ACTION ITEM
Everything from the line containing "D3: LED orange" through the final line of the entries, both included, should be copied exactly and with nothing else; please skip pictures.

AVAILABLE RECORDS
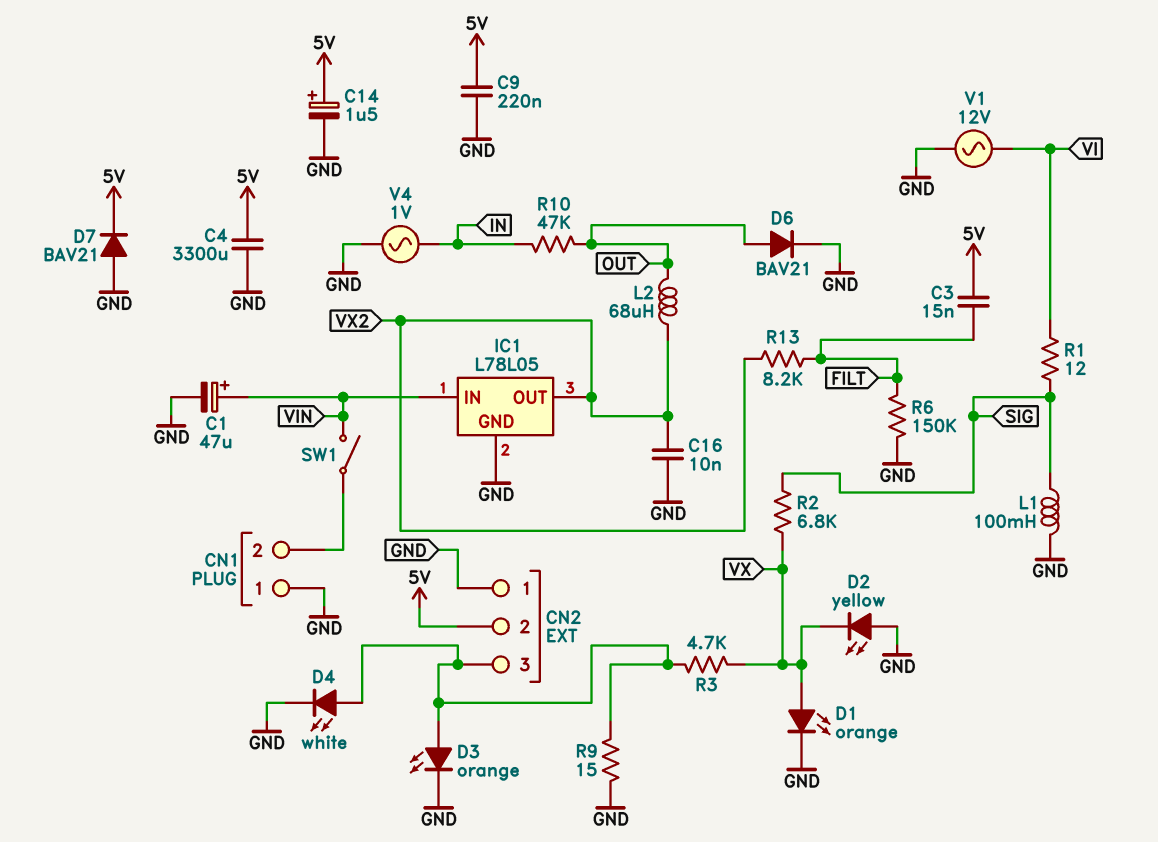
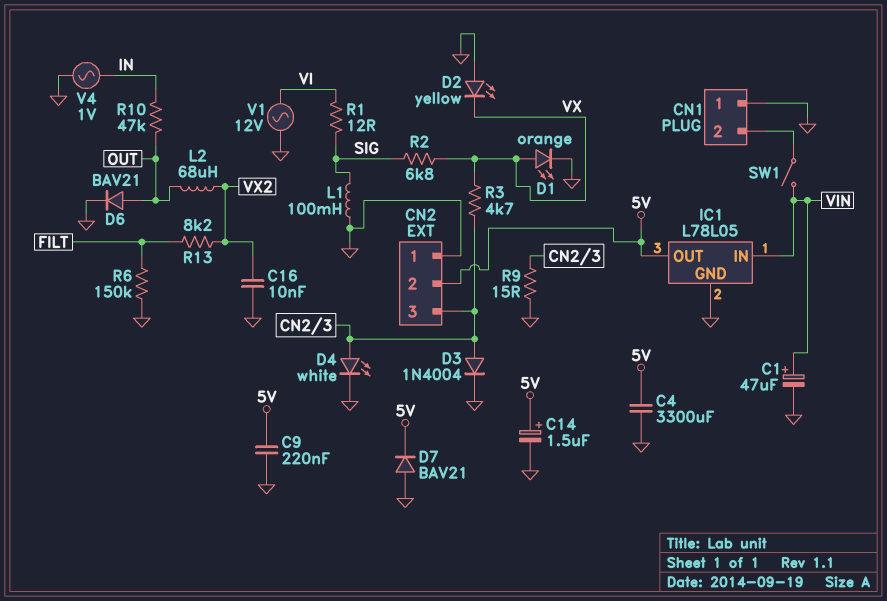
C3: 15nF (5V, FILT) -> none
D3: LED orange (A CN2/3, K GND) -> diode 1N4004 (A CN2/3, K GND)
IC1 pin OUT: VX2 -> 5V

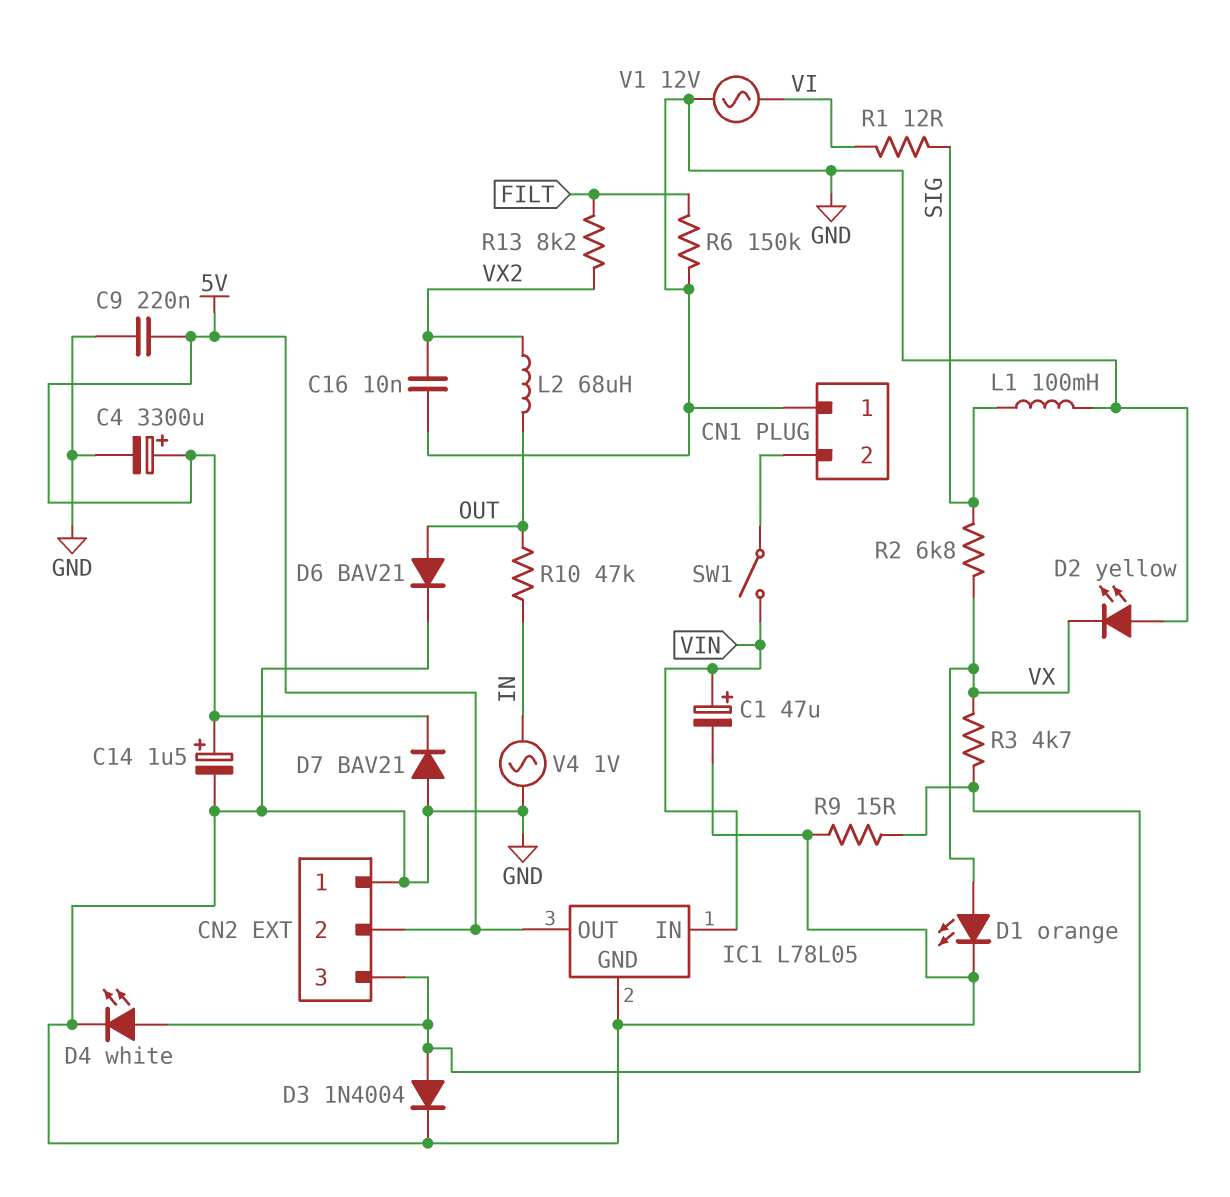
C4: 3300uF (5V, GND) -> 3300uF (plus 5V, minus GND)

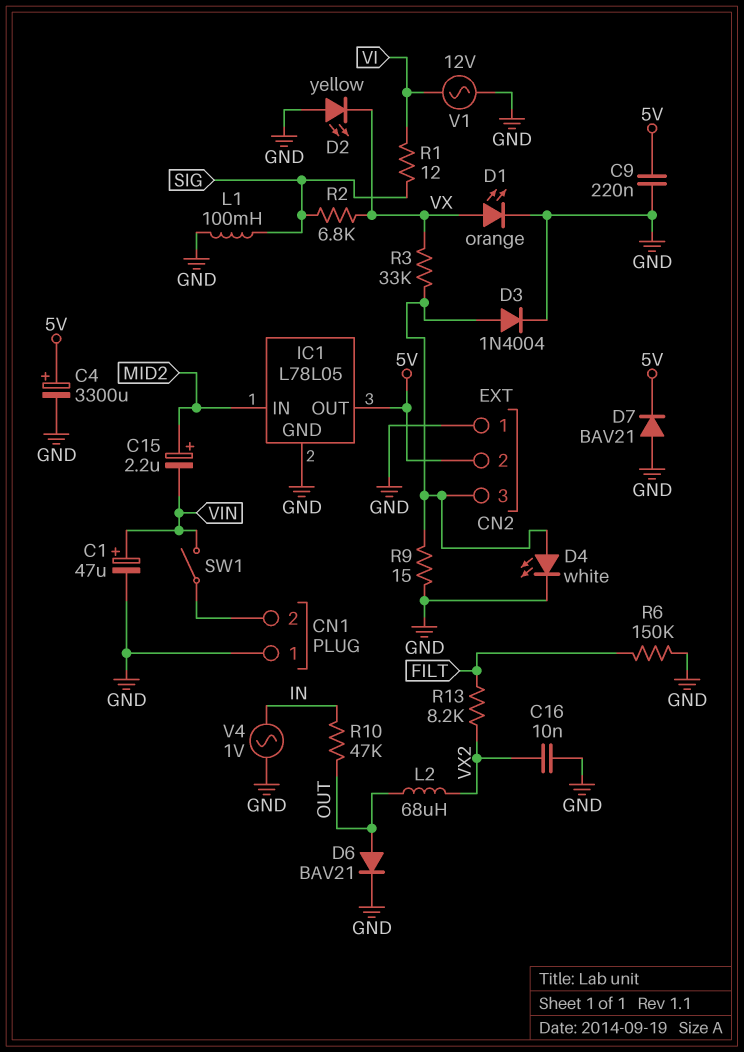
C14: 1.5uF (plus 5V, minus GND) -> none
C15: none -> 2.2uF (plus MID2, minus VIN)
IC1 pin IN: VIN -> MID2
R3: 4.7k (CN2/3, VX) -> 33k (CN2/3, VX)

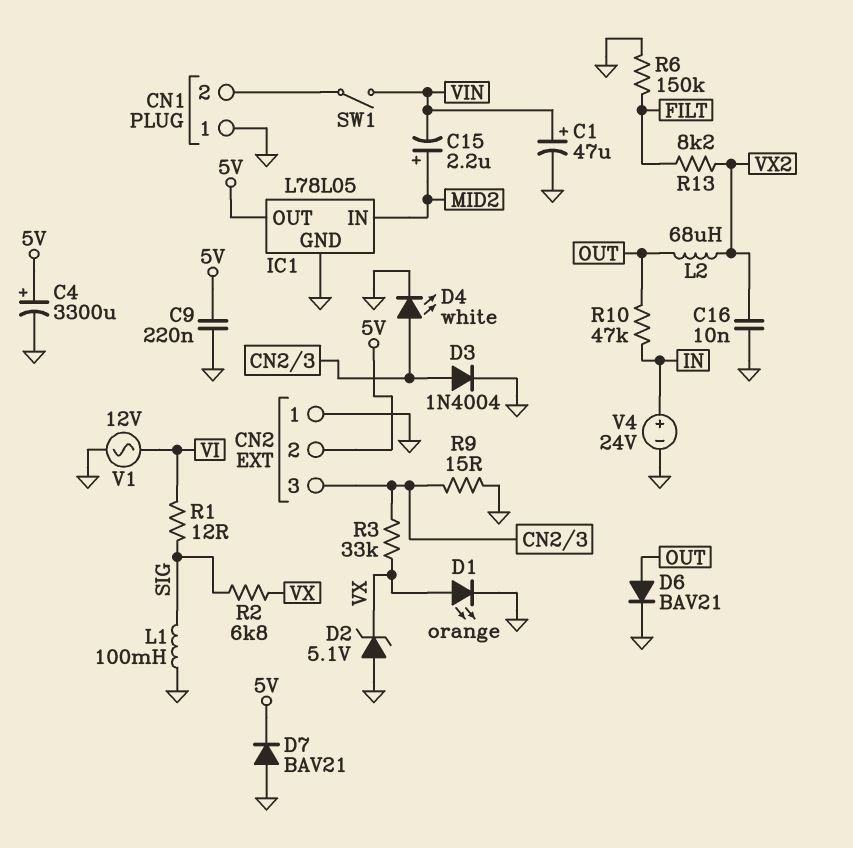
D2: LED yellow (A GND, K VX) -> zener 5.1V (A GND, K VX)
V4: AC 1V (GND, IN) -> 24V (plus IN, minus GND)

YOUR SOLUTION
D3: LED orange (A CN2/3, K GND) -> diode 1N4004 (A CN2/3, K GND)
IC1 pin OUT: VX2 -> 5V

C4: 3300uF (5V, GND) -> 3300uF (plus 5V, minus GND)

C14: 1.5uF (plus 5V, minus GND) -> none
C15: none -> 2.2uF (plus MID2, minus VIN)
IC1 pin IN: VIN -> MID2
R3: 4.7k (CN2/3, VX) -> 33k (CN2/3, VX)

D2: LED yellow (A GND, K VX) -> zener 5.1V (A GND, K VX)
V4: AC 1V (GND, IN) -> 24V (plus IN, minus GND)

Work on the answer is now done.